◆ **Written exercise**:
Copy out the material below word for word, but leave out the pictures.

◆ **Material provided**:
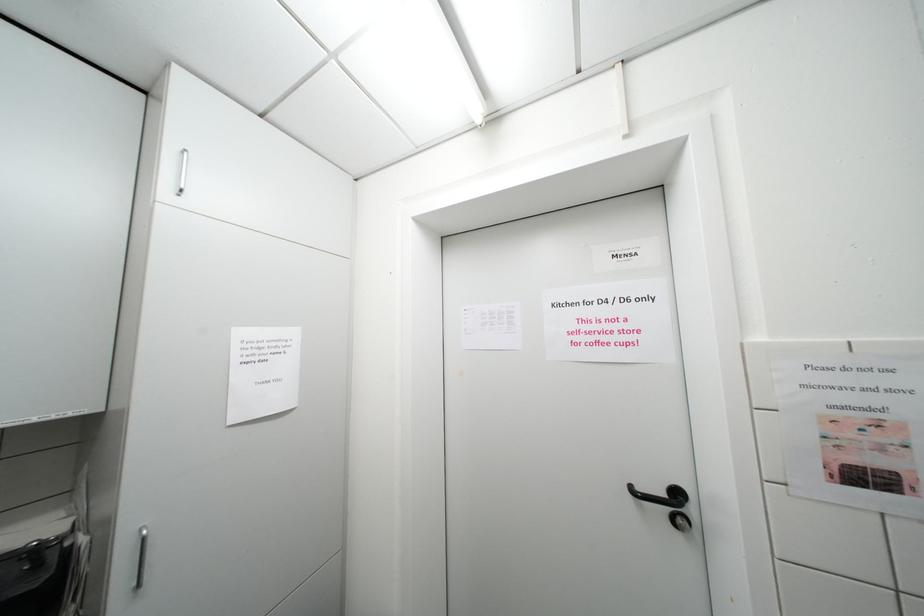
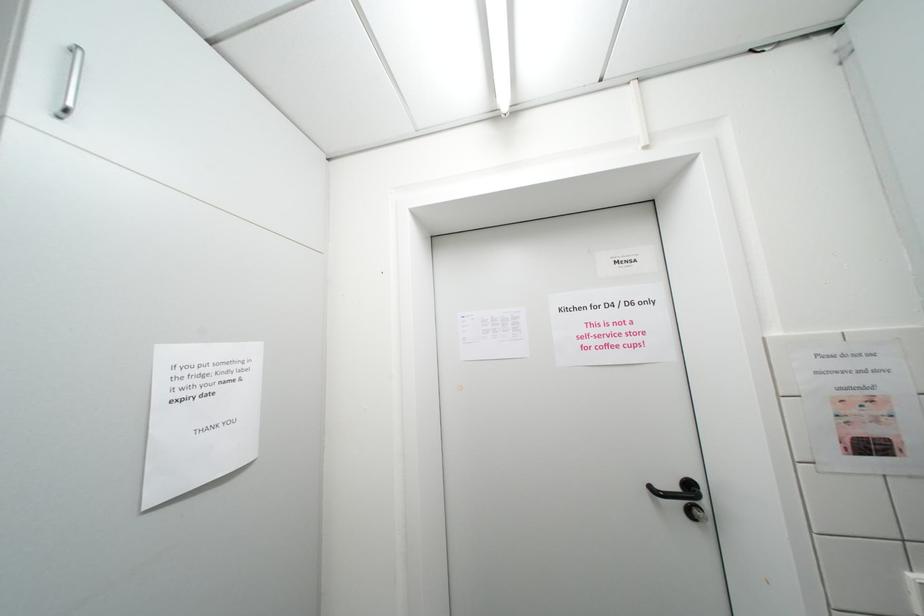
Question: The first image is from the beginning of the video and the second image is from the end. How did the camera likely rotate when shooting the video?

Choices:
 (A) Left
 (B) Right
 (C) Up
 (D) Down

Answer: (B)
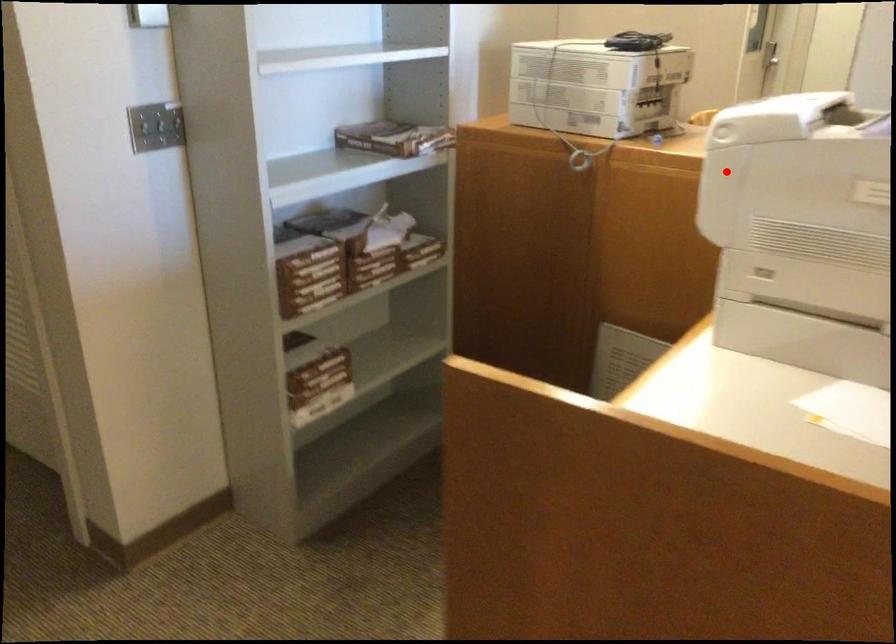
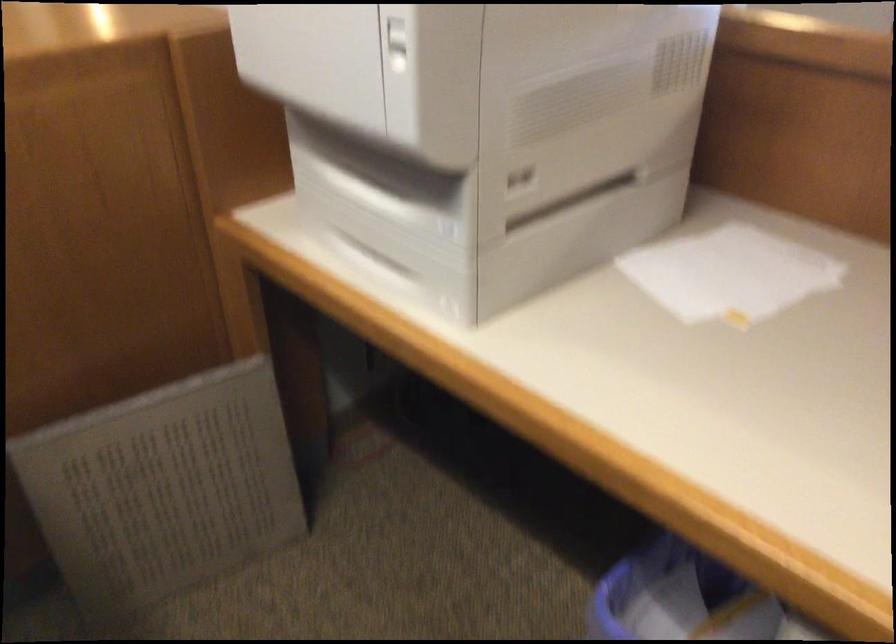
The point at the highlighted location is marked in the first image. Where is the corresponding point in the second image?

(397, 44)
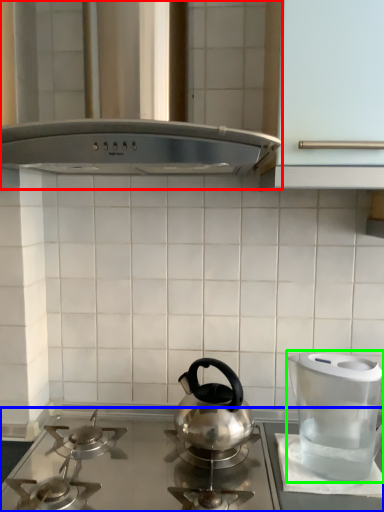
Question: Which object is positioned closest to vent (highlighted by a red box)? Select from gas stove (highlighted by a blue box) and kitchen appliance (highlighted by a green box).

Choices:
 (A) gas stove
 (B) kitchen appliance

Answer: (B)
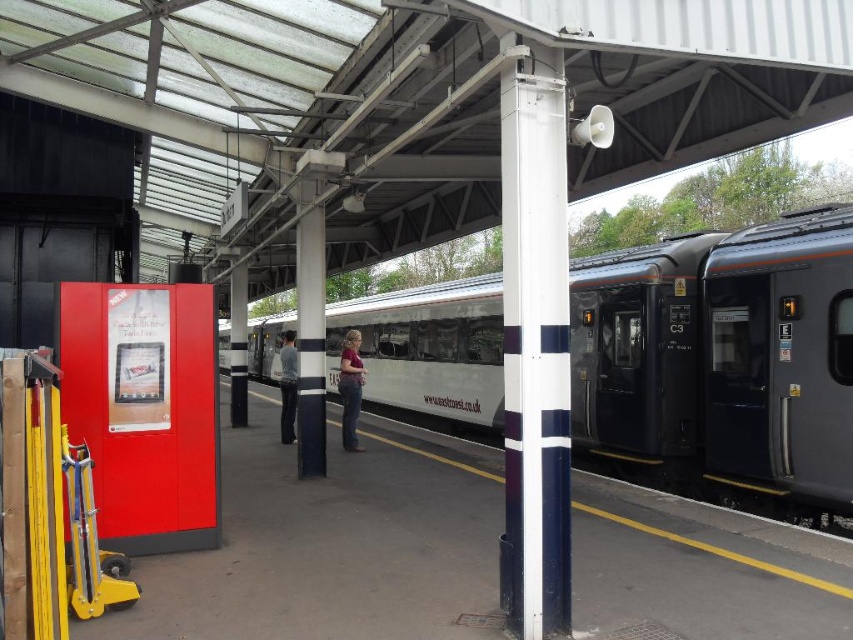
Question: Estimate the real-world distances between objects in this image. Which object is closer to the silver metallic train at center?

Choices:
 (A) white painted metal pole at center
 (B) dark gray jeans at center

Answer: (B)

Question: Does white painted metal pole at center come in front of matte pink shirt at center?

Choices:
 (A) yes
 (B) no

Answer: (A)

Question: Among these objects, which one is nearest to the camera?

Choices:
 (A) dark gray jeans at center
 (B) matte pink shirt at center
 (C) silver metallic train at center
 (D) white painted metal pole at center

Answer: (D)

Question: Estimate the real-world distances between objects in this image. Which object is farther from the dark gray jeans at center?

Choices:
 (A) silver metallic train at center
 (B) white painted metal pole at center

Answer: (B)

Question: Is matte pink shirt at center above dark gray jeans at center?

Choices:
 (A) no
 (B) yes

Answer: (B)

Question: Is white painted metal pole at center smaller than matte pink shirt at center?

Choices:
 (A) no
 (B) yes

Answer: (A)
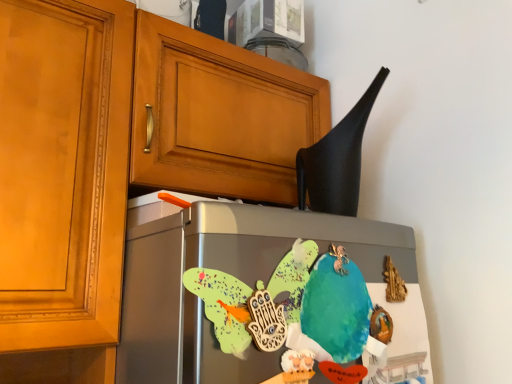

◆ **Result of the exercise**:
Question: The first image is from the beginning of the video and the second image is from the end. How did the camera likely rotate when shooting the video?

Choices:
 (A) Left
 (B) Right
 (C) Up
 (D) Down

Answer: (B)
The point at the highlighted location is marked in the first image. Where is the corresponding point in the second image?

(397, 44)
Question: Which object is positioned closest to vent (highlighted by a red box)? Select from gas stove (highlighted by a blue box) and kitchen appliance (highlighted by a green box).

Choices:
 (A) gas stove
 (B) kitchen appliance

Answer: (B)
Question: Estimate the real-world distances between objects in this image. Which object is closer to the silver metallic train at center?

Choices:
 (A) white painted metal pole at center
 (B) dark gray jeans at center

Answer: (B)

Question: Does white painted metal pole at center come in front of matte pink shirt at center?

Choices:
 (A) yes
 (B) no

Answer: (A)

Question: Among these objects, which one is nearest to the camera?

Choices:
 (A) dark gray jeans at center
 (B) matte pink shirt at center
 (C) silver metallic train at center
 (D) white painted metal pole at center

Answer: (D)

Question: Estimate the real-world distances between objects in this image. Which object is farther from the dark gray jeans at center?

Choices:
 (A) silver metallic train at center
 (B) white painted metal pole at center

Answer: (B)

Question: Is matte pink shirt at center above dark gray jeans at center?

Choices:
 (A) no
 (B) yes

Answer: (B)

Question: Is white painted metal pole at center smaller than matte pink shirt at center?

Choices:
 (A) no
 (B) yes

Answer: (A)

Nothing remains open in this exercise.